BEGIN Given information

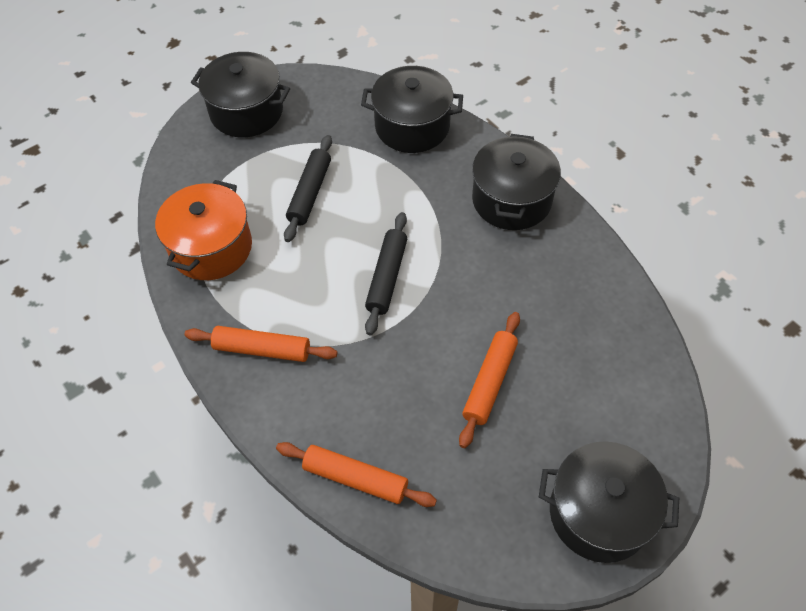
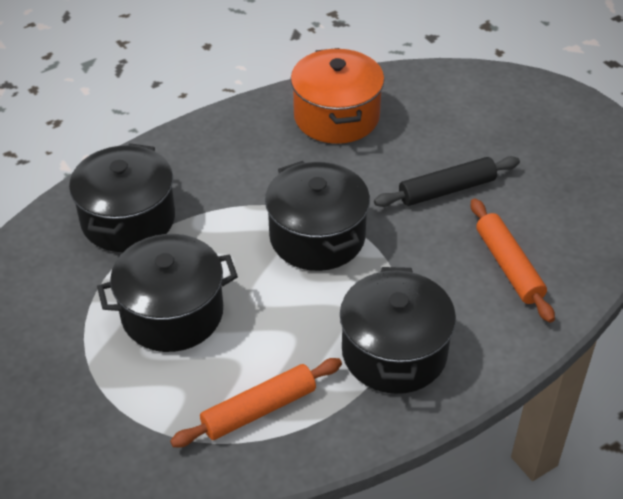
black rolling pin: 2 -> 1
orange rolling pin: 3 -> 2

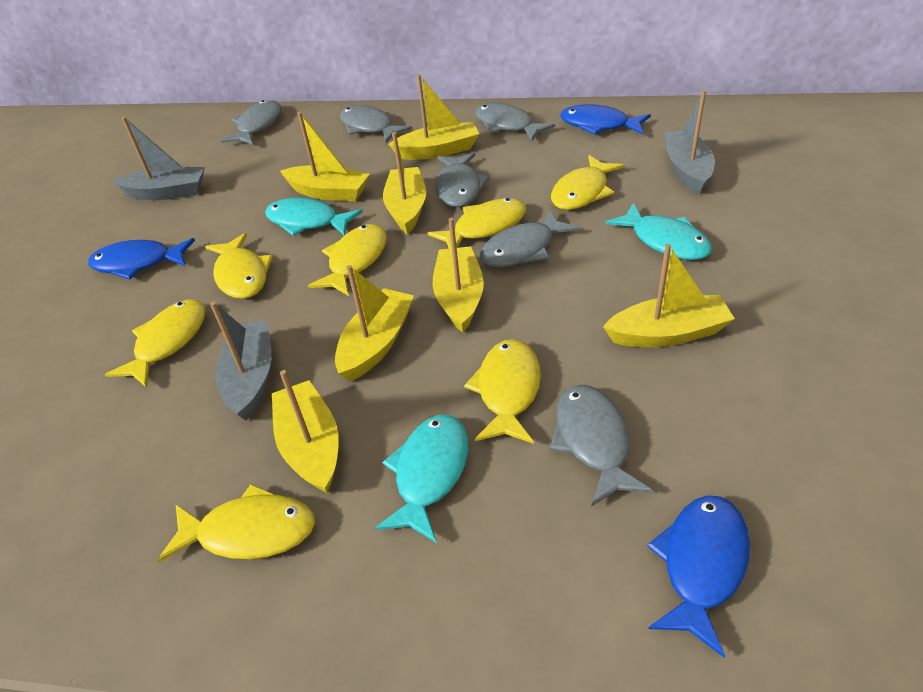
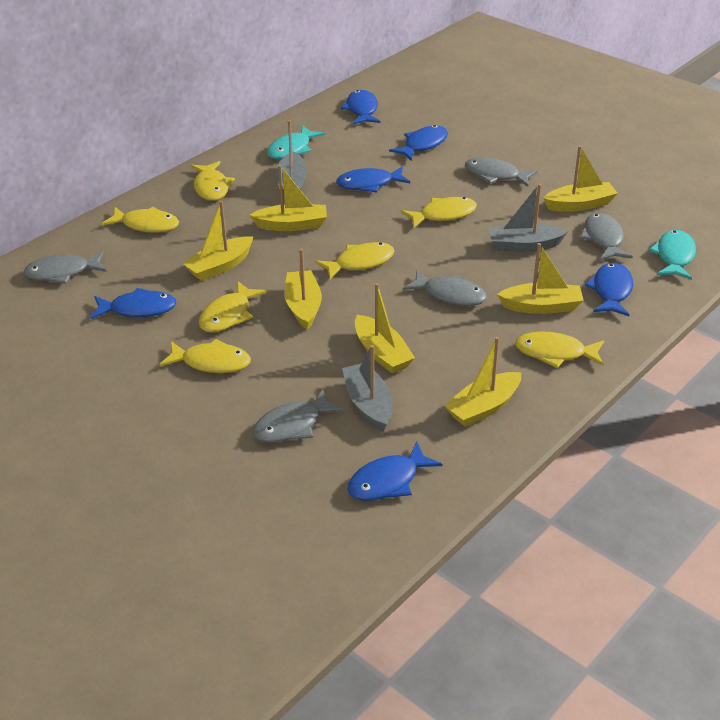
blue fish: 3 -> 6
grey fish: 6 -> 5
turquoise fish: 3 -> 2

END Given information

_To do_
Set down the material above word for word and skip its pictures.

_Completed task_
black rolling pin: 2 -> 1
orange rolling pin: 3 -> 2

blue fish: 3 -> 6
grey fish: 6 -> 5
turquoise fish: 3 -> 2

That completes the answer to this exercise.